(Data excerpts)
((

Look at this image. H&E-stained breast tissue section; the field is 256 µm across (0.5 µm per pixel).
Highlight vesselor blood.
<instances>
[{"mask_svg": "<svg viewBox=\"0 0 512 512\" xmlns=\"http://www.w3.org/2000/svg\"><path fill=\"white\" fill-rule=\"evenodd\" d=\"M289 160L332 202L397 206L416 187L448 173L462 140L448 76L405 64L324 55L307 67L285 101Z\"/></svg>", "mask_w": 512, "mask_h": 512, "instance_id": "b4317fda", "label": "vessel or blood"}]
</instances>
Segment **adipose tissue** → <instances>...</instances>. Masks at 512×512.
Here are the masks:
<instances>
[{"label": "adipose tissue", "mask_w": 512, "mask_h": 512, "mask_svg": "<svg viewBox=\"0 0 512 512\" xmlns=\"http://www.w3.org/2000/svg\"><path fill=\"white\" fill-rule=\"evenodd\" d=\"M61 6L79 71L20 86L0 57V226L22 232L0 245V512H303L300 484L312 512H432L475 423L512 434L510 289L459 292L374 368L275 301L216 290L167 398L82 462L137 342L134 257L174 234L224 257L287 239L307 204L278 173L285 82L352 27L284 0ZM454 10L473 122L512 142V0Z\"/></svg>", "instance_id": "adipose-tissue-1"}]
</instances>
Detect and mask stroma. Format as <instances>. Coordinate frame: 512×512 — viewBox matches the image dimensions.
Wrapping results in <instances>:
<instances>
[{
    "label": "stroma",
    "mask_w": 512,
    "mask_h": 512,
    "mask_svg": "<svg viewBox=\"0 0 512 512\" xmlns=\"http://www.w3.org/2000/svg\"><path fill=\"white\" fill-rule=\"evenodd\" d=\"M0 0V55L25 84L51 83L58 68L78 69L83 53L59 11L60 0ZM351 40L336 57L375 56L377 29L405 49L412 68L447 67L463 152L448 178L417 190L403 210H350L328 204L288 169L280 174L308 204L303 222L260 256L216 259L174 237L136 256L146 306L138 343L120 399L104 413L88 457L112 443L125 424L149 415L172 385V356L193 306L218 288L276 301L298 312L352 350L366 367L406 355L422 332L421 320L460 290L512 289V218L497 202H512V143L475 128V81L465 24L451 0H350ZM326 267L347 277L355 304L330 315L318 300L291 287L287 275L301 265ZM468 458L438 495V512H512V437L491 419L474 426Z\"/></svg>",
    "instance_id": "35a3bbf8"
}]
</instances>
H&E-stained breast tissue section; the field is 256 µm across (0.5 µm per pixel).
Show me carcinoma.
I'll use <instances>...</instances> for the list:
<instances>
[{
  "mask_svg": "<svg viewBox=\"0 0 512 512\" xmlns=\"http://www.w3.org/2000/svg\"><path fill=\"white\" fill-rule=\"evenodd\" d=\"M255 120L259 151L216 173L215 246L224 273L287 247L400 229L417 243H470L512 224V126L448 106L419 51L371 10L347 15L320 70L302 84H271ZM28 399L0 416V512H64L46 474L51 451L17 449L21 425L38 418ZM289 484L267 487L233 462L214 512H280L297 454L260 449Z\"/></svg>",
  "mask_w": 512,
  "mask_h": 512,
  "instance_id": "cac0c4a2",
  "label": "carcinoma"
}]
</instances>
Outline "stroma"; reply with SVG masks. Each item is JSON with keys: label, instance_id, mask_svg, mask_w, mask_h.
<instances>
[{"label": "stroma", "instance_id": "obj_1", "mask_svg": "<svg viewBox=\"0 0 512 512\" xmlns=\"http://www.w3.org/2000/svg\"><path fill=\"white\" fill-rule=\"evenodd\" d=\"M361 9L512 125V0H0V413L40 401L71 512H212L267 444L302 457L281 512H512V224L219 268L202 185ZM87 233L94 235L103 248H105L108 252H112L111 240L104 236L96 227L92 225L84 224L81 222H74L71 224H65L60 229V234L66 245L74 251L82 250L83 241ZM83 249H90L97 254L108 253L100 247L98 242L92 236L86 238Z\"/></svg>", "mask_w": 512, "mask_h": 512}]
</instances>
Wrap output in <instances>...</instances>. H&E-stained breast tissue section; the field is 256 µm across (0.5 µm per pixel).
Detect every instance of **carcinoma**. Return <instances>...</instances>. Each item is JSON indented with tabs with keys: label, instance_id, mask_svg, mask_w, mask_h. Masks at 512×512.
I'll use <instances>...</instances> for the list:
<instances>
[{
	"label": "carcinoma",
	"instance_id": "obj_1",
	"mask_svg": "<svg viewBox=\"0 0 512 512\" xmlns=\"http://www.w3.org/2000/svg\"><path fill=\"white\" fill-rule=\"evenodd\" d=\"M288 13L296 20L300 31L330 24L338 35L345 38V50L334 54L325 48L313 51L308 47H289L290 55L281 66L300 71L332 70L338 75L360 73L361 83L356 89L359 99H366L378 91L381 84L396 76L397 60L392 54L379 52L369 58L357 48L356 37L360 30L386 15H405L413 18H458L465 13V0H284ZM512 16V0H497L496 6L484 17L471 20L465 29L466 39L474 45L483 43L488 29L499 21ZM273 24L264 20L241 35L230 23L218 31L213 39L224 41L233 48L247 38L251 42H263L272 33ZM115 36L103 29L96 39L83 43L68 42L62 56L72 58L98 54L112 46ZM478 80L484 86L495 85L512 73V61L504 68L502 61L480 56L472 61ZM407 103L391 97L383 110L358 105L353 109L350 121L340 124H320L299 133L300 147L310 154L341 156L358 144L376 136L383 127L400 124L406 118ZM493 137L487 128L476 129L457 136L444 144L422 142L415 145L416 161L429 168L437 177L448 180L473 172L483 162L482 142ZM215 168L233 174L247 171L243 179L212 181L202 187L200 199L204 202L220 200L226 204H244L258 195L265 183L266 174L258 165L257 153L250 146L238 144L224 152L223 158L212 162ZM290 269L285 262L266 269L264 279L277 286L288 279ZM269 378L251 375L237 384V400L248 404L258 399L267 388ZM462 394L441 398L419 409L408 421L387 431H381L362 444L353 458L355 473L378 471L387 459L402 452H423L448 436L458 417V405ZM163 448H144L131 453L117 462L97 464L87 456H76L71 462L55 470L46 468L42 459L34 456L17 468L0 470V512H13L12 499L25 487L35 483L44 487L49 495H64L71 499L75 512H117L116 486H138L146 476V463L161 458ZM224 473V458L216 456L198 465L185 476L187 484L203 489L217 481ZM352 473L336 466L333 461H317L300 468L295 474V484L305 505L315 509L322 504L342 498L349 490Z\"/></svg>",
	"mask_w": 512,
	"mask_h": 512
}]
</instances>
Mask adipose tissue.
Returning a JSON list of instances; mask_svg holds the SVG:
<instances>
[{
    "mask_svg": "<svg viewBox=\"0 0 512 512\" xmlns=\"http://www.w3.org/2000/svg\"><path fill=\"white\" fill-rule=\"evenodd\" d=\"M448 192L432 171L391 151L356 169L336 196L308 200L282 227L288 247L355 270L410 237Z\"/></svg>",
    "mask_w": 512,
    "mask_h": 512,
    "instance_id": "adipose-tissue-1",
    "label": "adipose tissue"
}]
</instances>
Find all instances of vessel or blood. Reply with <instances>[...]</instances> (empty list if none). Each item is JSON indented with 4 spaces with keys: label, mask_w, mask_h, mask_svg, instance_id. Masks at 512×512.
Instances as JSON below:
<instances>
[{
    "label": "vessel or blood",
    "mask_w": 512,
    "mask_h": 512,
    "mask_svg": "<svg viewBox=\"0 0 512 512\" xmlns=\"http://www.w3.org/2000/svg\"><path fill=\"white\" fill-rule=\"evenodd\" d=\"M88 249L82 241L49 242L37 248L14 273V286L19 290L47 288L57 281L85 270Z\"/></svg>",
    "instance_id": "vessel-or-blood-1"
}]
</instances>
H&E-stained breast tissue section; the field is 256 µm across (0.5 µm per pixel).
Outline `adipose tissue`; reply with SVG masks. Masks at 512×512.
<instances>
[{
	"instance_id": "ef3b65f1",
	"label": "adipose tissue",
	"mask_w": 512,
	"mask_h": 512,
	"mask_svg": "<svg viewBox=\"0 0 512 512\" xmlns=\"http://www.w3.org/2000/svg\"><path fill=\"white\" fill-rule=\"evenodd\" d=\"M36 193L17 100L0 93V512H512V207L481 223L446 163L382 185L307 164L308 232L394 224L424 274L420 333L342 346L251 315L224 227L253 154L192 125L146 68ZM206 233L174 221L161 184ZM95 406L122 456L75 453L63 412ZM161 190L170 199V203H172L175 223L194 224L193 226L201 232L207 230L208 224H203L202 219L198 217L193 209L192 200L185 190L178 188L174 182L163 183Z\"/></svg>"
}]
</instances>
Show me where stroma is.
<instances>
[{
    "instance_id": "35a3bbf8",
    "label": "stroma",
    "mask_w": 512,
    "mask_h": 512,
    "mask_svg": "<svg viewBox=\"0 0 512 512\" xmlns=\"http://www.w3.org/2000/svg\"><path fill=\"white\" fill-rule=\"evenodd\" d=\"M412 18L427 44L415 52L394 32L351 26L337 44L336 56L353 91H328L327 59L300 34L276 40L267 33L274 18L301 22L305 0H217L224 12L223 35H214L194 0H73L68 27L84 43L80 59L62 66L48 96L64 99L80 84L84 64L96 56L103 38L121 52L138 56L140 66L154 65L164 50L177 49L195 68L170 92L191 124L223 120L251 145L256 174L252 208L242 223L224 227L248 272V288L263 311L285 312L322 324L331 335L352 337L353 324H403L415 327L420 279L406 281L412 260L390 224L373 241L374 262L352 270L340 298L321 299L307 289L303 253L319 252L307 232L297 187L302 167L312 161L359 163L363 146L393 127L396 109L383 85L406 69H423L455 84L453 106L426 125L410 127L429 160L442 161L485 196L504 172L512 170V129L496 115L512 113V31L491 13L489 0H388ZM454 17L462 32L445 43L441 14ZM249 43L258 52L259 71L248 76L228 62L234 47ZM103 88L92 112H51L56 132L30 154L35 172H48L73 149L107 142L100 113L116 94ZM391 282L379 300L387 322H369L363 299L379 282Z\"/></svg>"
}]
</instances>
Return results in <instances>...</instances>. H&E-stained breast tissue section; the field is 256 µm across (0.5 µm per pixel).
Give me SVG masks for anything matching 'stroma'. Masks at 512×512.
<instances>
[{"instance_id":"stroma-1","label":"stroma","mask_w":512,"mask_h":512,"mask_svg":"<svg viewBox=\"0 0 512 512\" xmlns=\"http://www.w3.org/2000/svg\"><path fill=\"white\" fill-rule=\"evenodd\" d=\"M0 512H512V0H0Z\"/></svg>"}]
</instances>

))

__STATED TASK__:
Show the lines of the data that hold the word "section".

__WRITTEN RESPONSE__:
Look at this image. H&E-stained breast tissue section; the field is 256 µm across (0.5 µm per pixel).
H&E-stained breast tissue section; the field is 256 µm across (0.5 µm per pixel).
Wrap output in <instances>...</instances>. H&E-stained breast tissue section; the field is 256 µm across (0.5 µm per pixel).
H&E-stained breast tissue section; the field is 256 µm across (0.5 µm per pixel).
Return results in <instances>...</instances>. H&E-stained breast tissue section; the field is 256 µm across (0.5 µm per pixel).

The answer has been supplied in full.